**Task instructions:** An exact transcript of every entry is required, without any of the pictures.

**Exercise materials:**
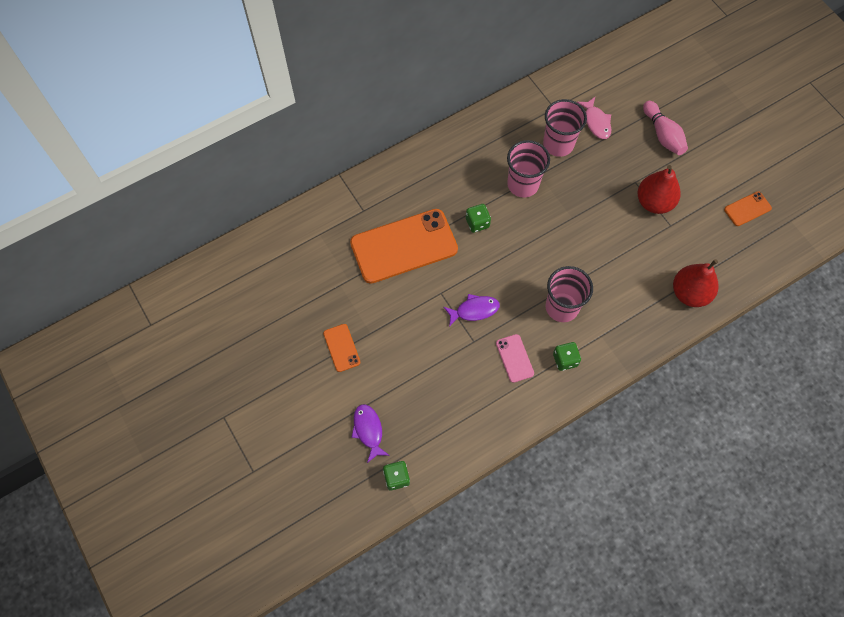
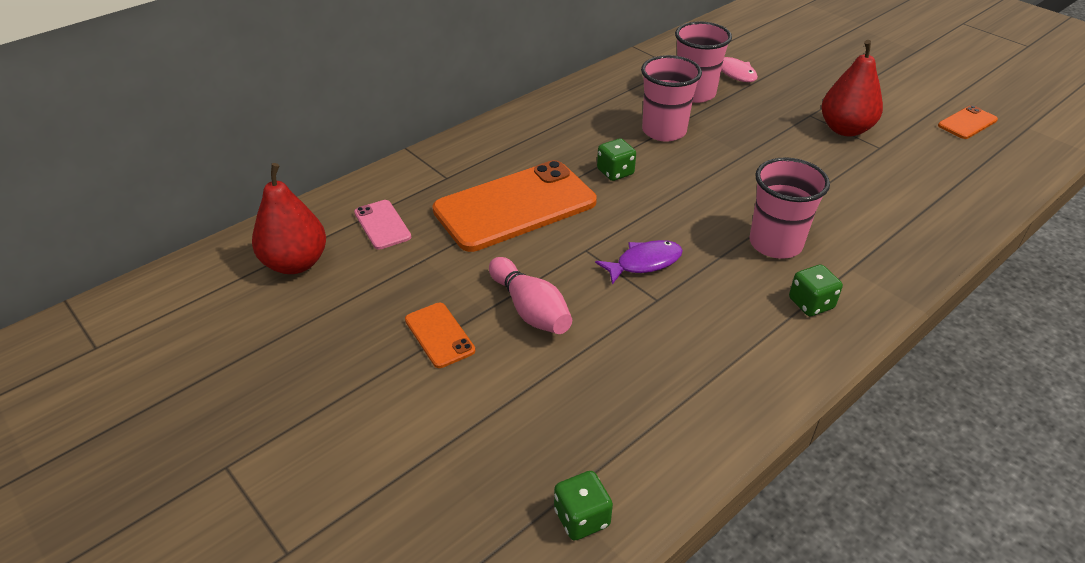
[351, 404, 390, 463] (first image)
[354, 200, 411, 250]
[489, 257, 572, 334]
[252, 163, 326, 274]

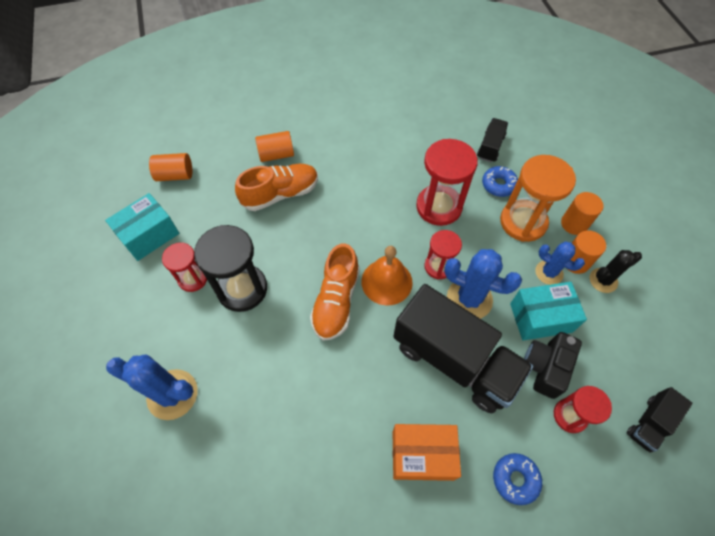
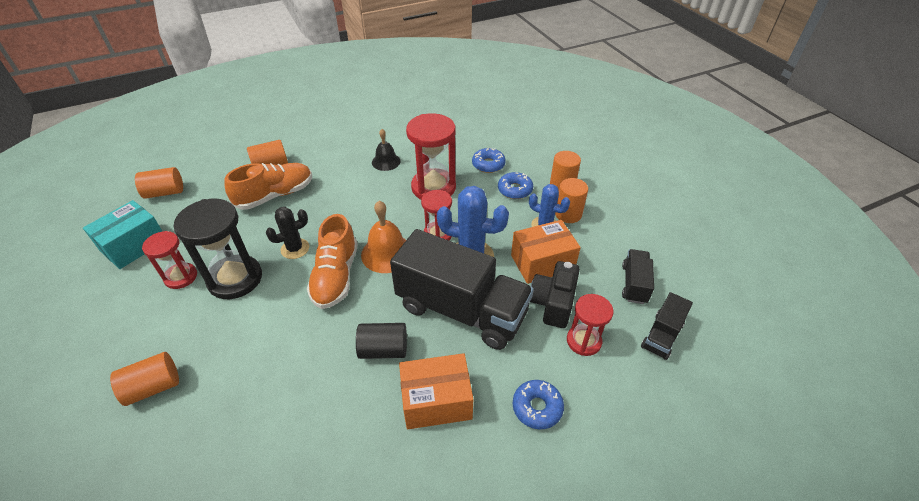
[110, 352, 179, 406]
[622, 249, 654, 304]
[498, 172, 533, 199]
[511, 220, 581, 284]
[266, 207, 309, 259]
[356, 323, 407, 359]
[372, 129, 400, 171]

**Answer for the task:**
[351, 404, 390, 463] (first image)
[354, 200, 411, 250]
[489, 257, 572, 334]
[252, 163, 326, 274]

[110, 352, 179, 406]
[622, 249, 654, 304]
[498, 172, 533, 199]
[511, 220, 581, 284]
[266, 207, 309, 259]
[356, 323, 407, 359]
[372, 129, 400, 171]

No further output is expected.